── Given data ──
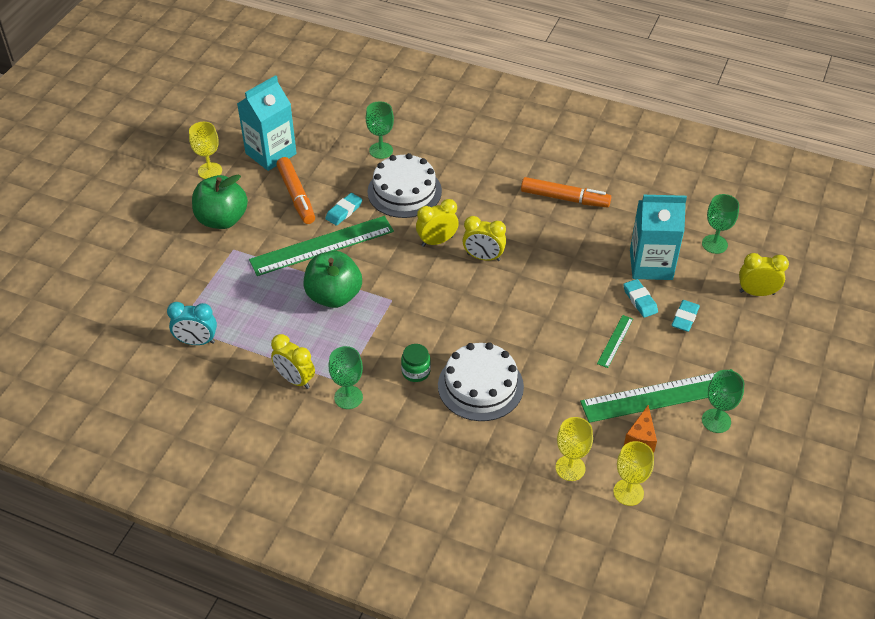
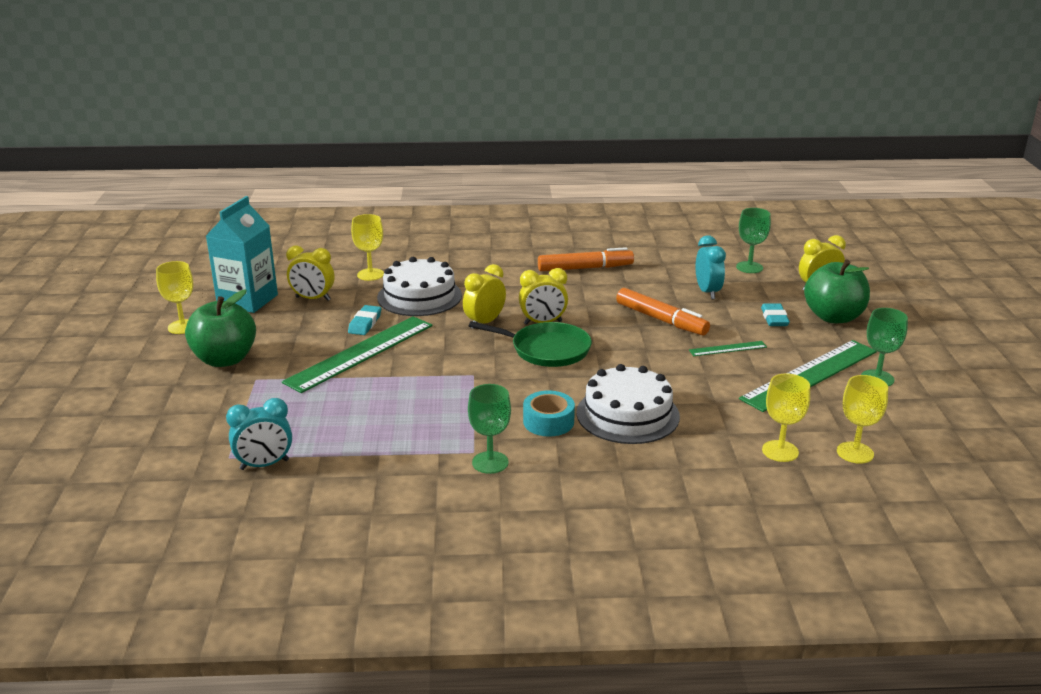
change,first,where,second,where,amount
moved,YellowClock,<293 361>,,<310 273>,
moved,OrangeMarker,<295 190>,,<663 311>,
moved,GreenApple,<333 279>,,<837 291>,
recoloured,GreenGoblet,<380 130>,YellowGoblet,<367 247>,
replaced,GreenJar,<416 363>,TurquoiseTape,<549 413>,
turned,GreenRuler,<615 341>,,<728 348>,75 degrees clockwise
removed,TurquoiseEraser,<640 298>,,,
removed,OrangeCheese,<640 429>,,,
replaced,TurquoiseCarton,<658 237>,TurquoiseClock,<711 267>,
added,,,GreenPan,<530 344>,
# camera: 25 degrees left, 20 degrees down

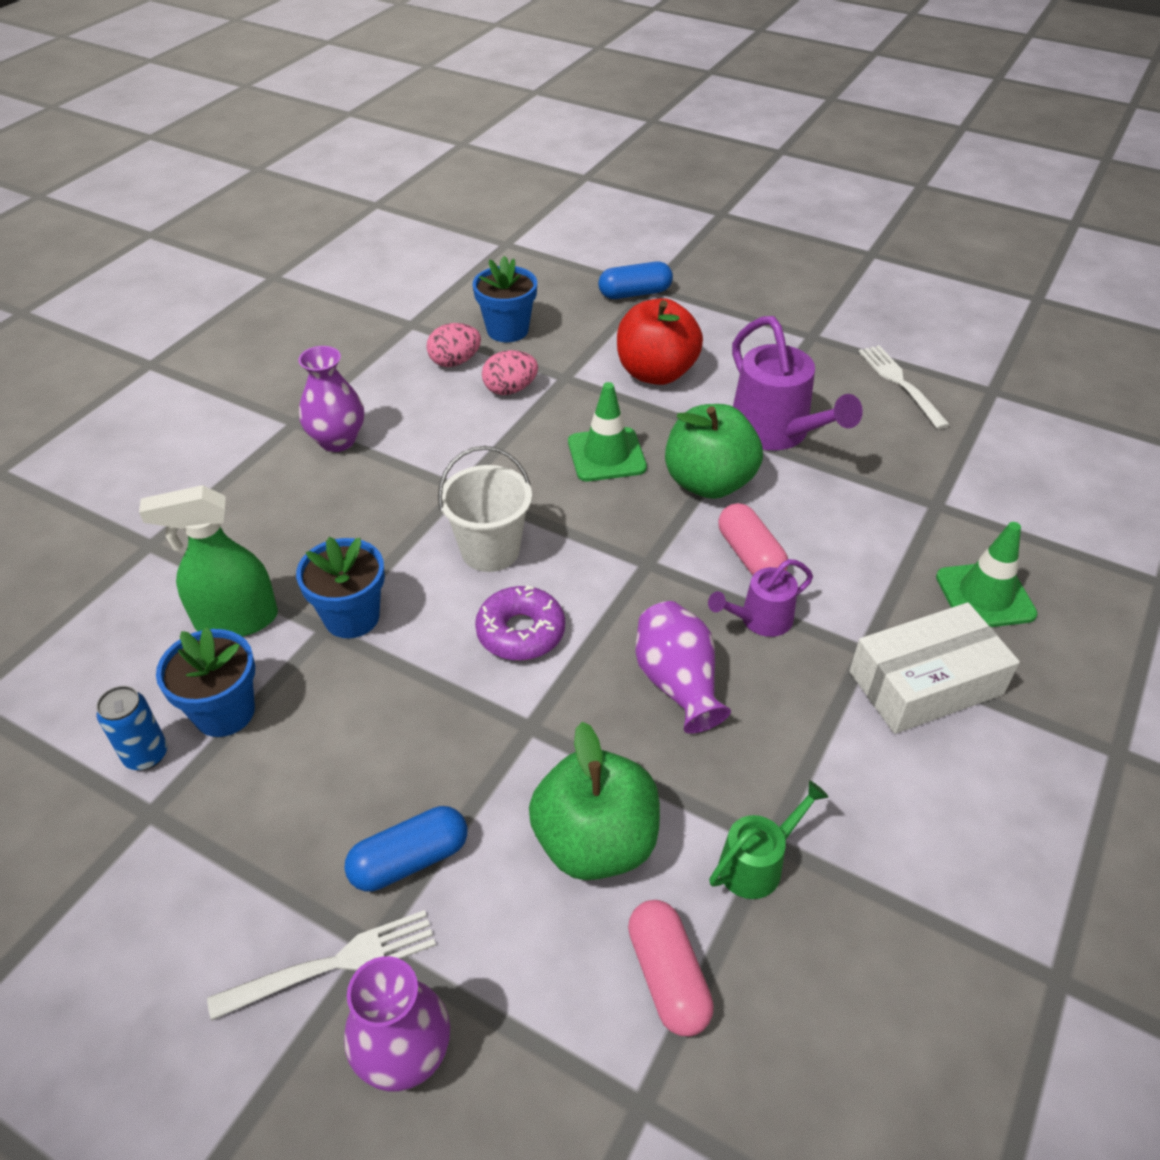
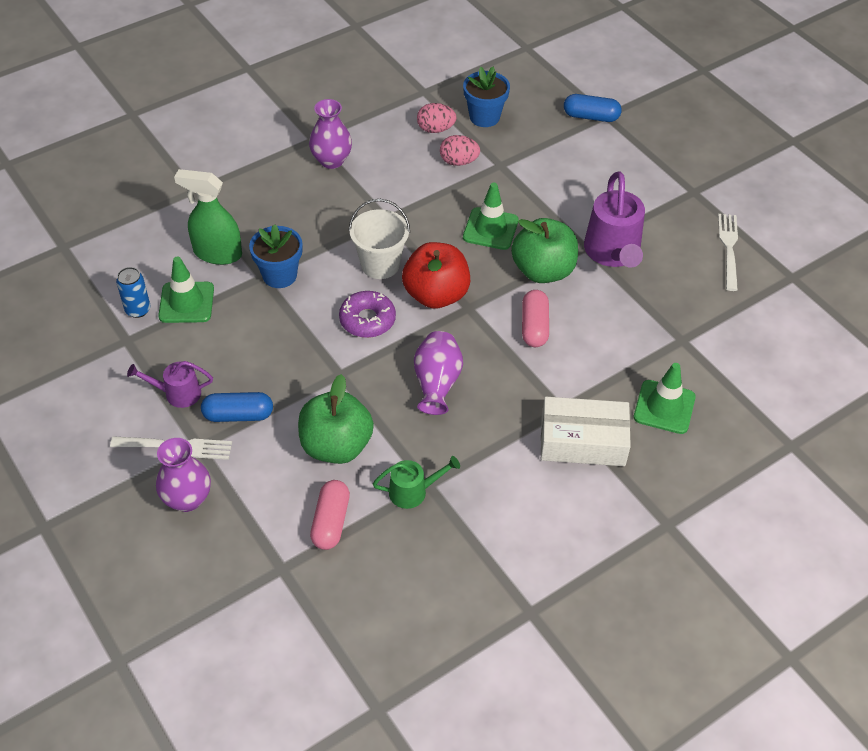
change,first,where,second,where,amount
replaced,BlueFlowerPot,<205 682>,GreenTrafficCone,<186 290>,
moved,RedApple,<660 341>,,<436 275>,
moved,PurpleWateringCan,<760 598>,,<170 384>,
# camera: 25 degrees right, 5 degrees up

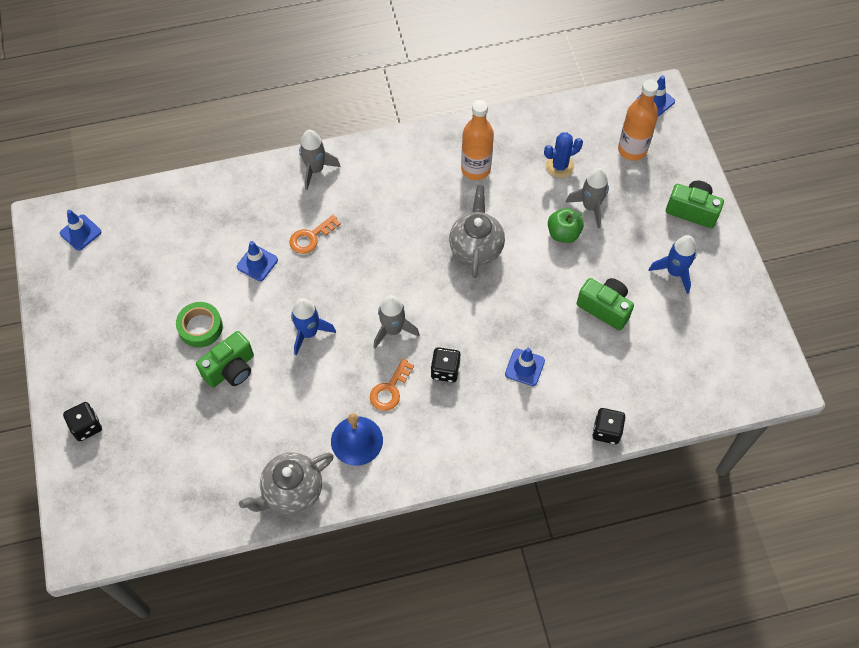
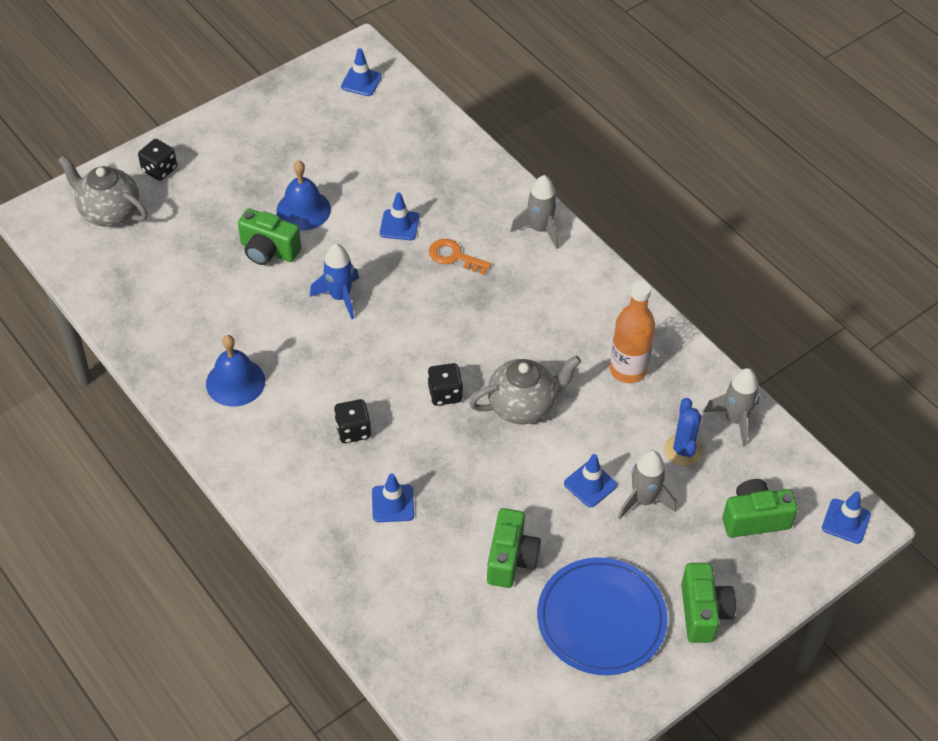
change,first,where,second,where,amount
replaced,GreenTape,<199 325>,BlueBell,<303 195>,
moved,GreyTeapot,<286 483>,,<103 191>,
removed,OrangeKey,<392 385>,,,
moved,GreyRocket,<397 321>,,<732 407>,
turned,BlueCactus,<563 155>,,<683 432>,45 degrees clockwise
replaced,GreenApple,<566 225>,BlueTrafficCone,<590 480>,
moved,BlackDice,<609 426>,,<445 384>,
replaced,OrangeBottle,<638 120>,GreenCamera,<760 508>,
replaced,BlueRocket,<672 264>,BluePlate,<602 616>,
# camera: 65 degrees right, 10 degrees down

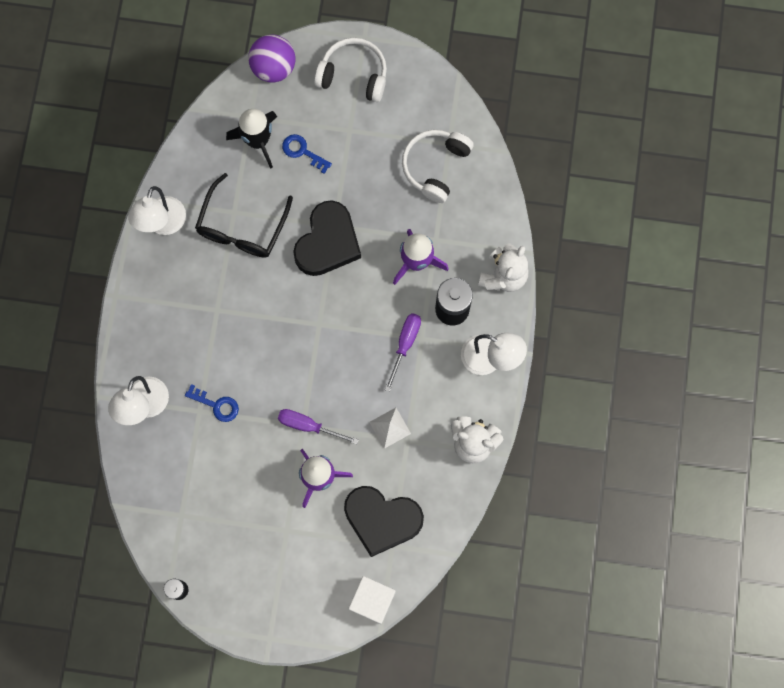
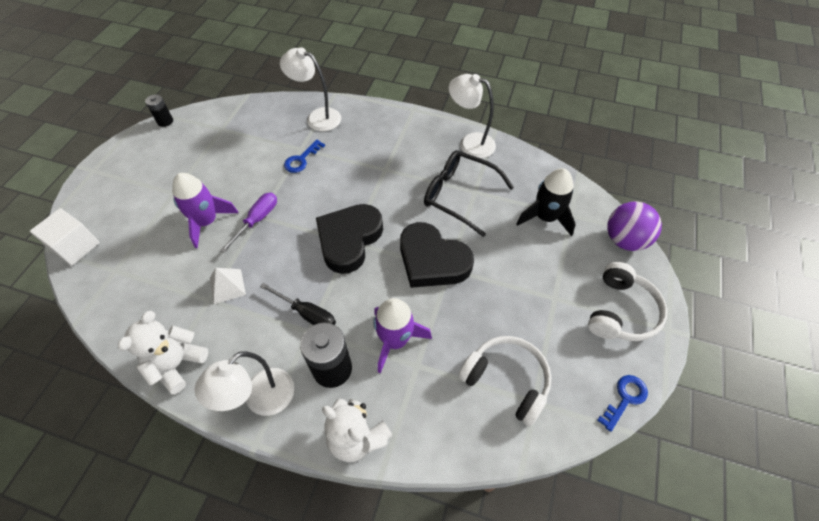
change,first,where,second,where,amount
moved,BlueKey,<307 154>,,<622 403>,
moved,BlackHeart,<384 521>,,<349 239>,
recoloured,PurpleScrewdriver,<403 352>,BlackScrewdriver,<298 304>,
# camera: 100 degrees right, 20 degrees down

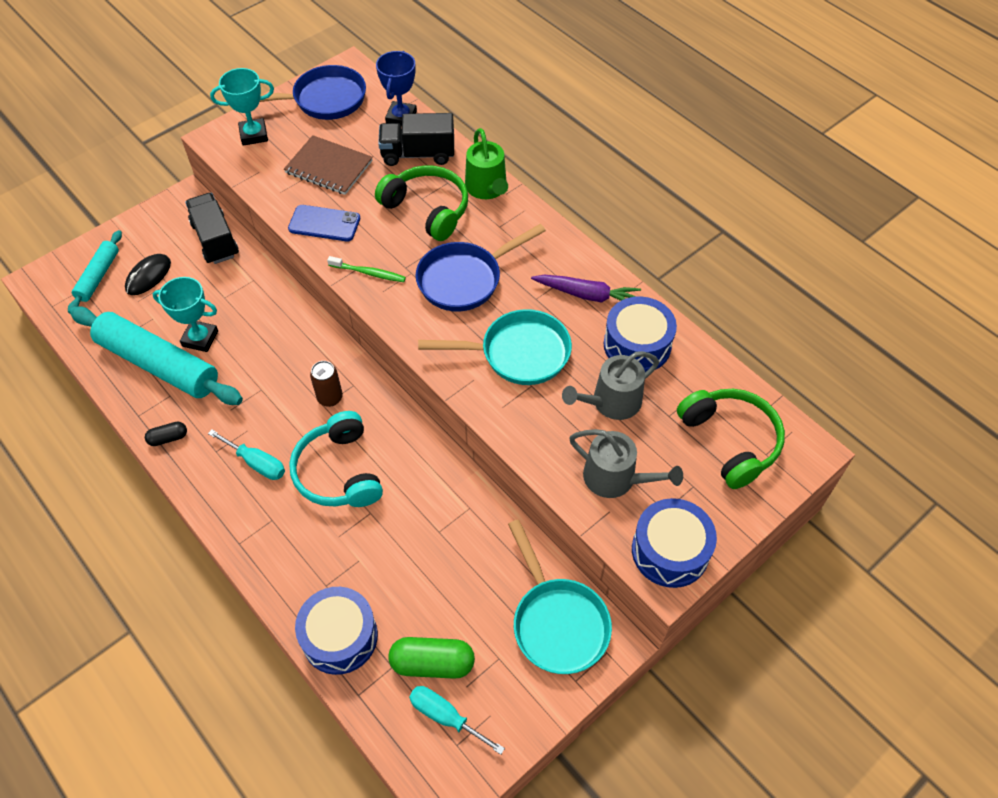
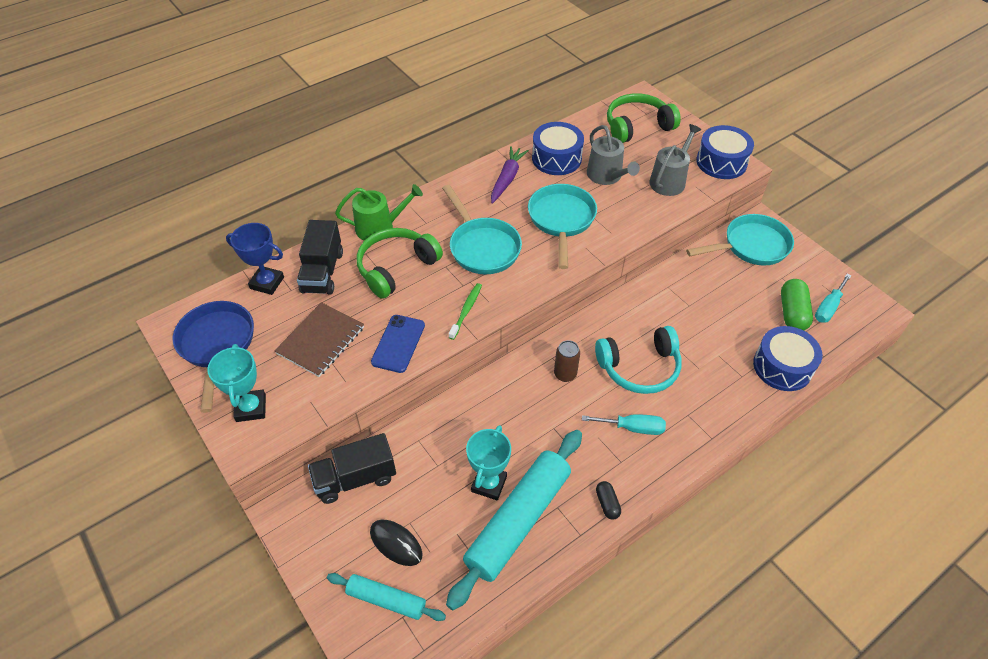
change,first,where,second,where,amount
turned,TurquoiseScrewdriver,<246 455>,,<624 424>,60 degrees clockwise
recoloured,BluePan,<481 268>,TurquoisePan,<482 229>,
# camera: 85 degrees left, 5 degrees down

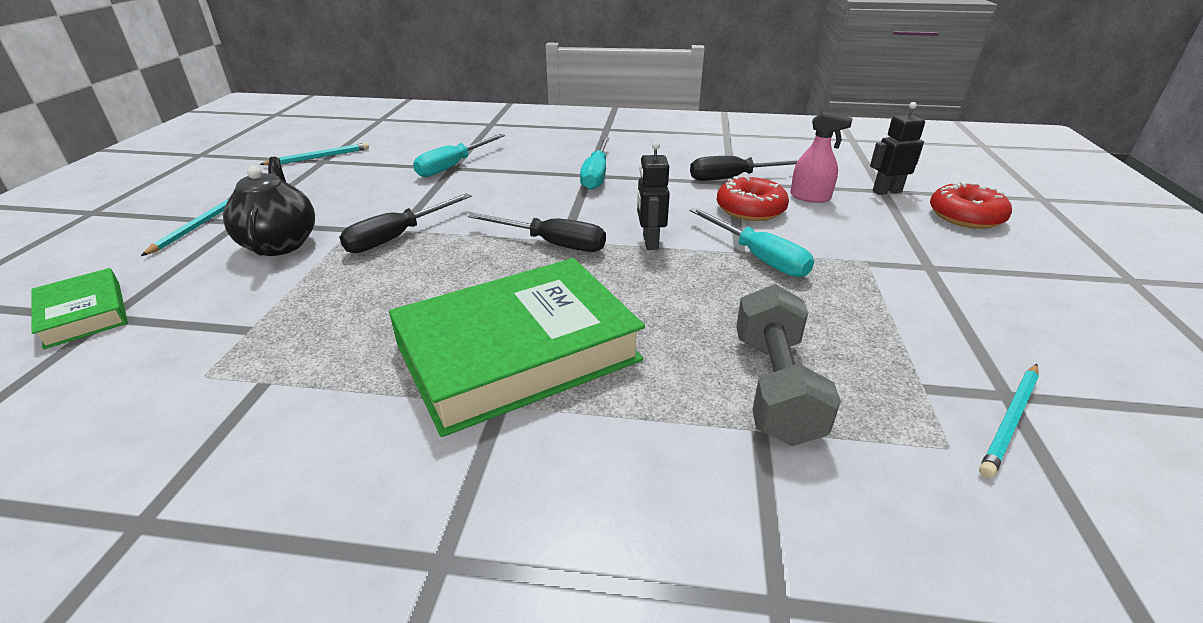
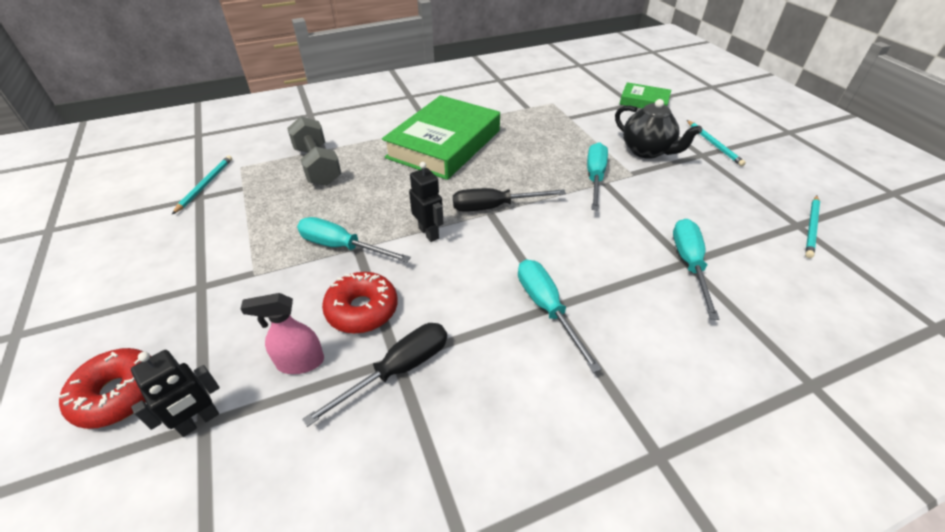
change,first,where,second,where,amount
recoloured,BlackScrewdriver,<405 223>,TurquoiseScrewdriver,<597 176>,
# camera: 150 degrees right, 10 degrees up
───
=== Goal of the exercise ===
Retype each line above exactly and leave out any picture.

=== Response area ===
change,first,where,second,where,amount
moved,YellowClock,<293 361>,,<310 273>,
moved,OrangeMarker,<295 190>,,<663 311>,
moved,GreenApple,<333 279>,,<837 291>,
recoloured,GreenGoblet,<380 130>,YellowGoblet,<367 247>,
replaced,GreenJar,<416 363>,TurquoiseTape,<549 413>,
turned,GreenRuler,<615 341>,,<728 348>,75 degrees clockwise
removed,TurquoiseEraser,<640 298>,,,
removed,OrangeCheese,<640 429>,,,
replaced,TurquoiseCarton,<658 237>,TurquoiseClock,<711 267>,
added,,,GreenPan,<530 344>,
# camera: 25 degrees left, 20 degrees down

change,first,where,second,where,amount
replaced,BlueFlowerPot,<205 682>,GreenTrafficCone,<186 290>,
moved,RedApple,<660 341>,,<436 275>,
moved,PurpleWateringCan,<760 598>,,<170 384>,
# camera: 25 degrees right, 5 degrees up

change,first,where,second,where,amount
replaced,GreenTape,<199 325>,BlueBell,<303 195>,
moved,GreyTeapot,<286 483>,,<103 191>,
removed,OrangeKey,<392 385>,,,
moved,GreyRocket,<397 321>,,<732 407>,
turned,BlueCactus,<563 155>,,<683 432>,45 degrees clockwise
replaced,GreenApple,<566 225>,BlueTrafficCone,<590 480>,
moved,BlackDice,<609 426>,,<445 384>,
replaced,OrangeBottle,<638 120>,GreenCamera,<760 508>,
replaced,BlueRocket,<672 264>,BluePlate,<602 616>,
# camera: 65 degrees right, 10 degrees down

change,first,where,second,where,amount
moved,BlueKey,<307 154>,,<622 403>,
moved,BlackHeart,<384 521>,,<349 239>,
recoloured,PurpleScrewdriver,<403 352>,BlackScrewdriver,<298 304>,
# camera: 100 degrees right, 20 degrees down

change,first,where,second,where,amount
turned,TurquoiseScrewdriver,<246 455>,,<624 424>,60 degrees clockwise
recoloured,BluePan,<481 268>,TurquoisePan,<482 229>,
# camera: 85 degrees left, 5 degrees down

change,first,where,second,where,amount
recoloured,BlackScrewdriver,<405 223>,TurquoiseScrewdriver,<597 176>,
# camera: 150 degrees right, 10 degrees up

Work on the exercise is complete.